Task item =
For every record that follows, write out the text exactly and omit the picture, if one is present.

Source records =
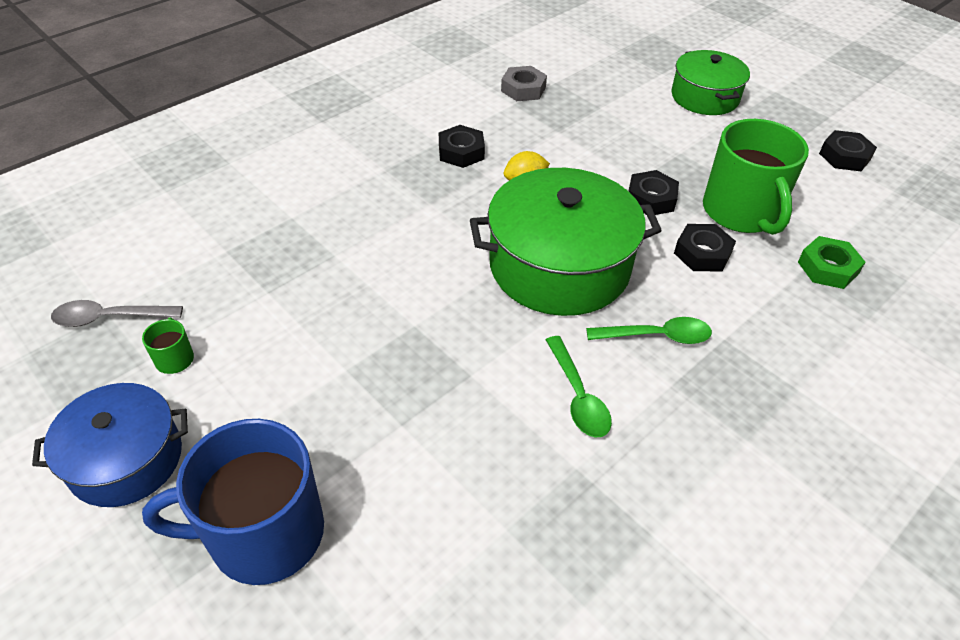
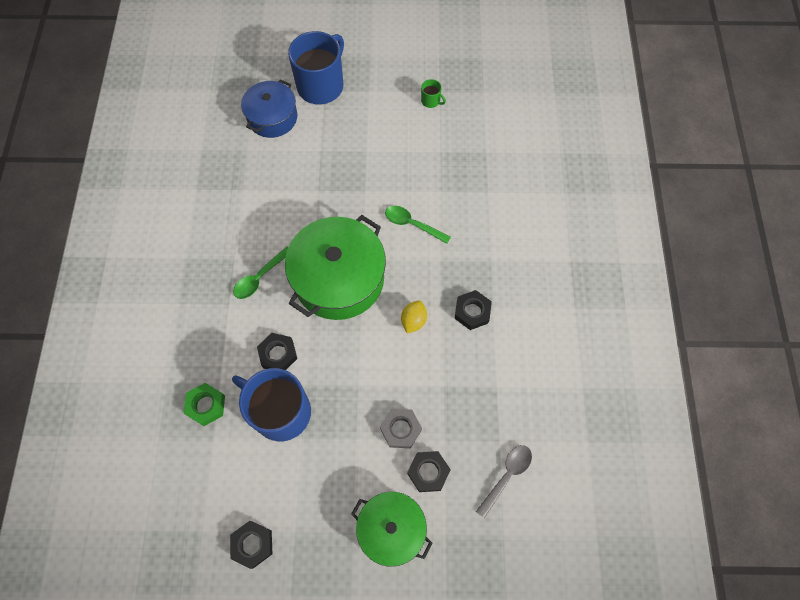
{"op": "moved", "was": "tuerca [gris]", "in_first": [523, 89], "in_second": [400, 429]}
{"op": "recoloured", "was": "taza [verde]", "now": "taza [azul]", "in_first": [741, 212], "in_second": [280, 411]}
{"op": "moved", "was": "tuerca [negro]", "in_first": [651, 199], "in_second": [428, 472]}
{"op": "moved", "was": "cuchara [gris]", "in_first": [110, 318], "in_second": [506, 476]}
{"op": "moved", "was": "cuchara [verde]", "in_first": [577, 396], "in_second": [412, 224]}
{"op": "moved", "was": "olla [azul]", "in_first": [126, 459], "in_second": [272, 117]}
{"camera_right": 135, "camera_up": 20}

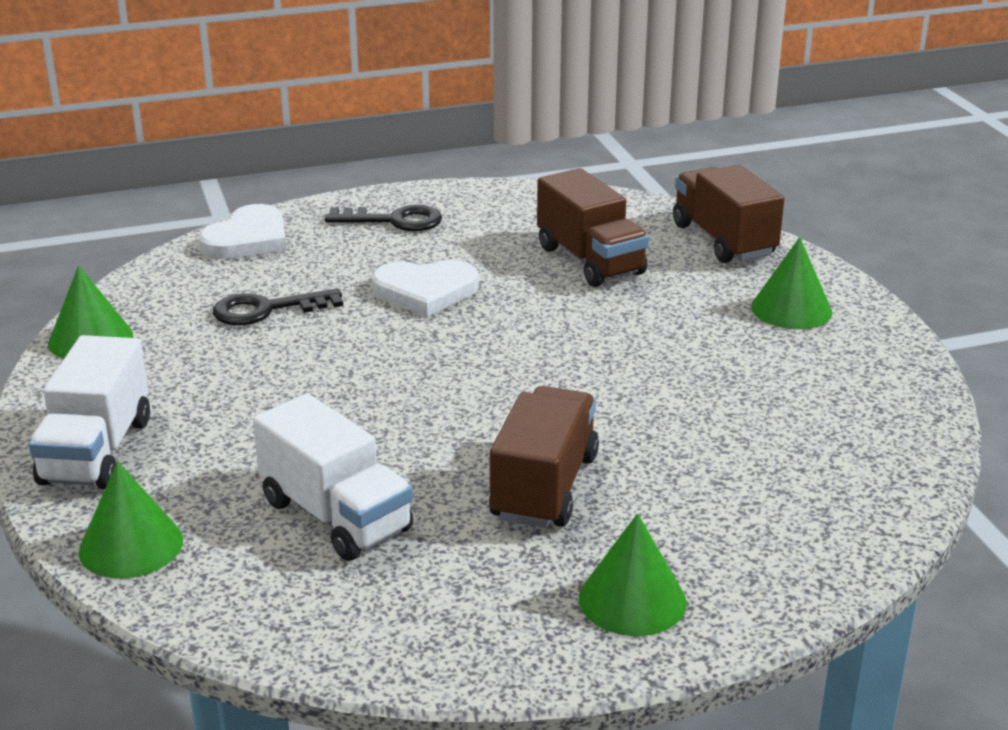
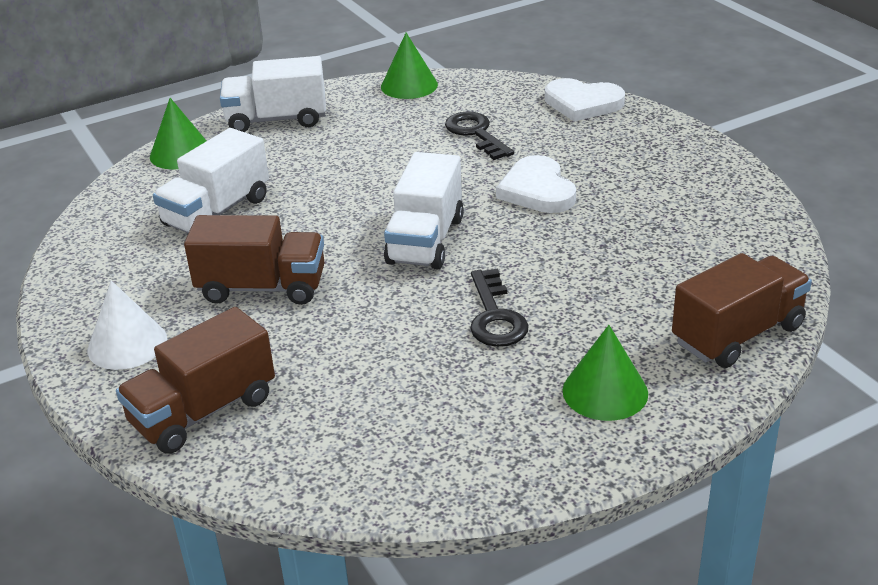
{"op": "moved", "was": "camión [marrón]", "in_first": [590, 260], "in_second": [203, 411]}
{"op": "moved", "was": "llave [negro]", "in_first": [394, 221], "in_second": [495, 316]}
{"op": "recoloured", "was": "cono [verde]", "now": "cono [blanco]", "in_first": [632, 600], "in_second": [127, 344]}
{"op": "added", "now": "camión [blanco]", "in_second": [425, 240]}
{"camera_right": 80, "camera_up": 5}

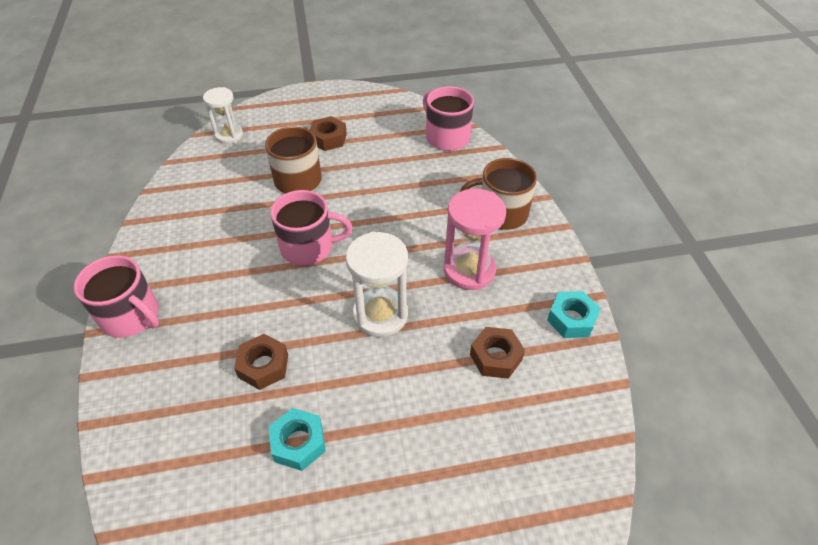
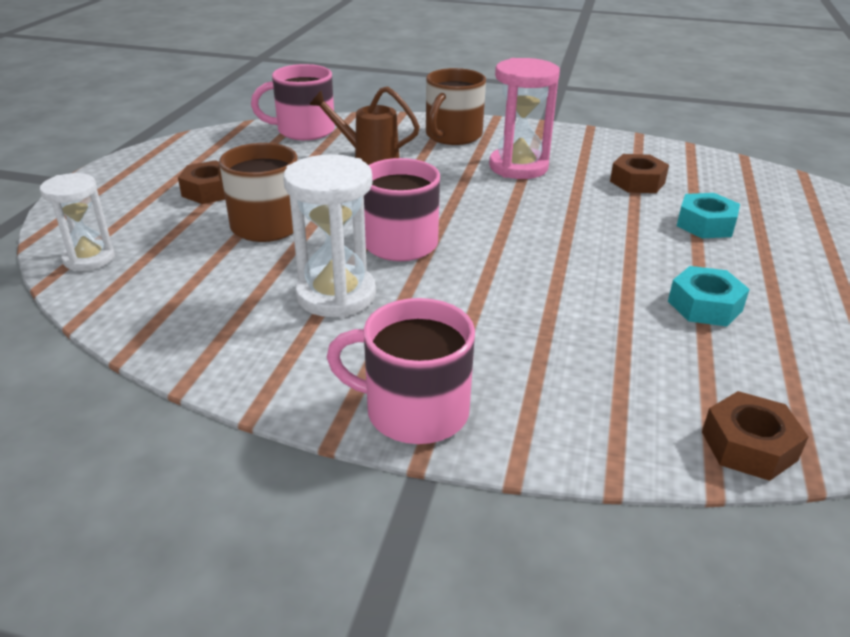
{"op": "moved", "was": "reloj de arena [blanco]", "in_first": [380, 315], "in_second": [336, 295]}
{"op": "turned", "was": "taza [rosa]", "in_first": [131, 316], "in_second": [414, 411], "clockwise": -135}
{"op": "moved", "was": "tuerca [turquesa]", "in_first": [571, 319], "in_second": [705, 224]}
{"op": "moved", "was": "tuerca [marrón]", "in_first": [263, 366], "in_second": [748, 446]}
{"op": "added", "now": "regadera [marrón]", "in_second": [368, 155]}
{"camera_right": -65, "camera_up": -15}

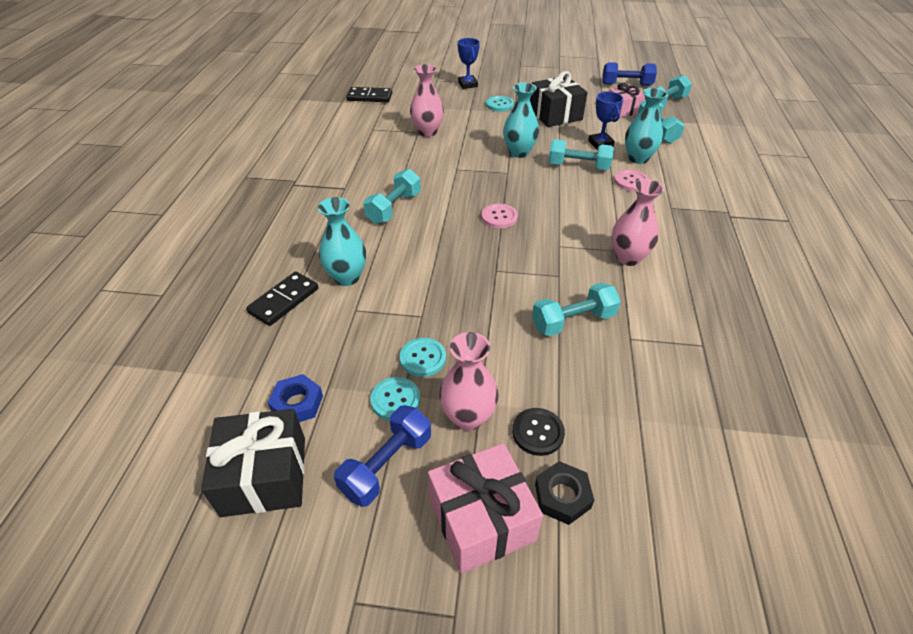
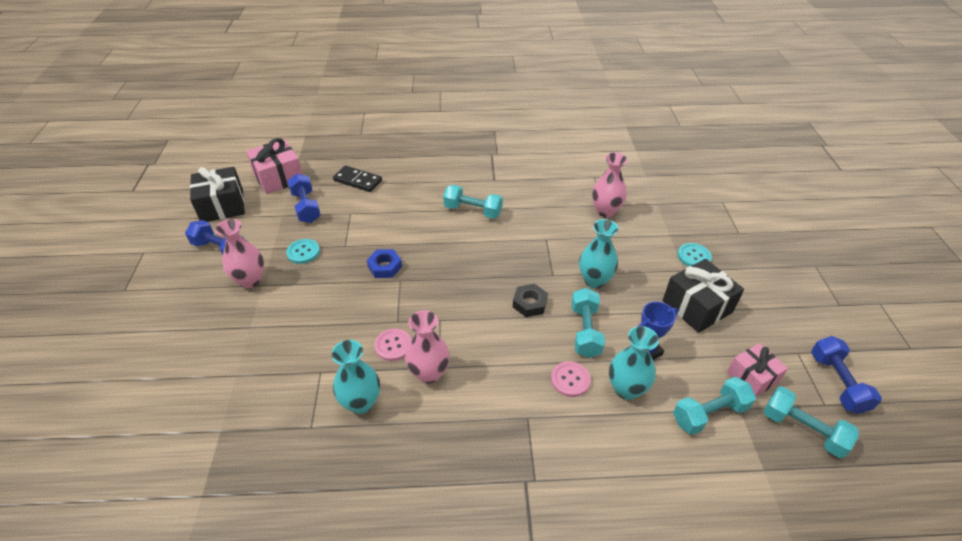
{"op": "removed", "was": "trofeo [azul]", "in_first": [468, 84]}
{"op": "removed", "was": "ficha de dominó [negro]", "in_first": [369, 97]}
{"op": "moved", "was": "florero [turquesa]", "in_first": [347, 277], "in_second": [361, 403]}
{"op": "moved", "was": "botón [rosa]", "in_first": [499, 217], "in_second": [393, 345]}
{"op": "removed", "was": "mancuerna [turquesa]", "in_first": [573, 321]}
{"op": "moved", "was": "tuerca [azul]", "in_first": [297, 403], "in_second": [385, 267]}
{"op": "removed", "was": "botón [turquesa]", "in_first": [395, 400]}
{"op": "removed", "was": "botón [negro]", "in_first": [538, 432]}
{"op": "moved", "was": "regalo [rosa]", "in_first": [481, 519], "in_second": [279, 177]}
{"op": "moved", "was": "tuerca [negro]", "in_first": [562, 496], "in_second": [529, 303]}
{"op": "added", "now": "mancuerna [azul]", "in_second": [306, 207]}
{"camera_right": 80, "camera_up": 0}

Solution =
{"op": "moved", "was": "tuerca [gris]", "in_first": [523, 89], "in_second": [400, 429]}
{"op": "recoloured", "was": "taza [verde]", "now": "taza [azul]", "in_first": [741, 212], "in_second": [280, 411]}
{"op": "moved", "was": "tuerca [negro]", "in_first": [651, 199], "in_second": [428, 472]}
{"op": "moved", "was": "cuchara [gris]", "in_first": [110, 318], "in_second": [506, 476]}
{"op": "moved", "was": "cuchara [verde]", "in_first": [577, 396], "in_second": [412, 224]}
{"op": "moved", "was": "olla [azul]", "in_first": [126, 459], "in_second": [272, 117]}
{"camera_right": 135, "camera_up": 20}

{"op": "moved", "was": "camión [marrón]", "in_first": [590, 260], "in_second": [203, 411]}
{"op": "moved", "was": "llave [negro]", "in_first": [394, 221], "in_second": [495, 316]}
{"op": "recoloured", "was": "cono [verde]", "now": "cono [blanco]", "in_first": [632, 600], "in_second": [127, 344]}
{"op": "added", "now": "camión [blanco]", "in_second": [425, 240]}
{"camera_right": 80, "camera_up": 5}

{"op": "moved", "was": "reloj de arena [blanco]", "in_first": [380, 315], "in_second": [336, 295]}
{"op": "turned", "was": "taza [rosa]", "in_first": [131, 316], "in_second": [414, 411], "clockwise": -135}
{"op": "moved", "was": "tuerca [turquesa]", "in_first": [571, 319], "in_second": [705, 224]}
{"op": "moved", "was": "tuerca [marrón]", "in_first": [263, 366], "in_second": [748, 446]}
{"op": "added", "now": "regadera [marrón]", "in_second": [368, 155]}
{"camera_right": -65, "camera_up": -15}

{"op": "removed", "was": "trofeo [azul]", "in_first": [468, 84]}
{"op": "removed", "was": "ficha de dominó [negro]", "in_first": [369, 97]}
{"op": "moved", "was": "florero [turquesa]", "in_first": [347, 277], "in_second": [361, 403]}
{"op": "moved", "was": "botón [rosa]", "in_first": [499, 217], "in_second": [393, 345]}
{"op": "removed", "was": "mancuerna [turquesa]", "in_first": [573, 321]}
{"op": "moved", "was": "tuerca [azul]", "in_first": [297, 403], "in_second": [385, 267]}
{"op": "removed", "was": "botón [turquesa]", "in_first": [395, 400]}
{"op": "removed", "was": "botón [negro]", "in_first": [538, 432]}
{"op": "moved", "was": "regalo [rosa]", "in_first": [481, 519], "in_second": [279, 177]}
{"op": "moved", "was": "tuerca [negro]", "in_first": [562, 496], "in_second": [529, 303]}
{"op": "added", "now": "mancuerna [azul]", "in_second": [306, 207]}
{"camera_right": 80, "camera_up": 0}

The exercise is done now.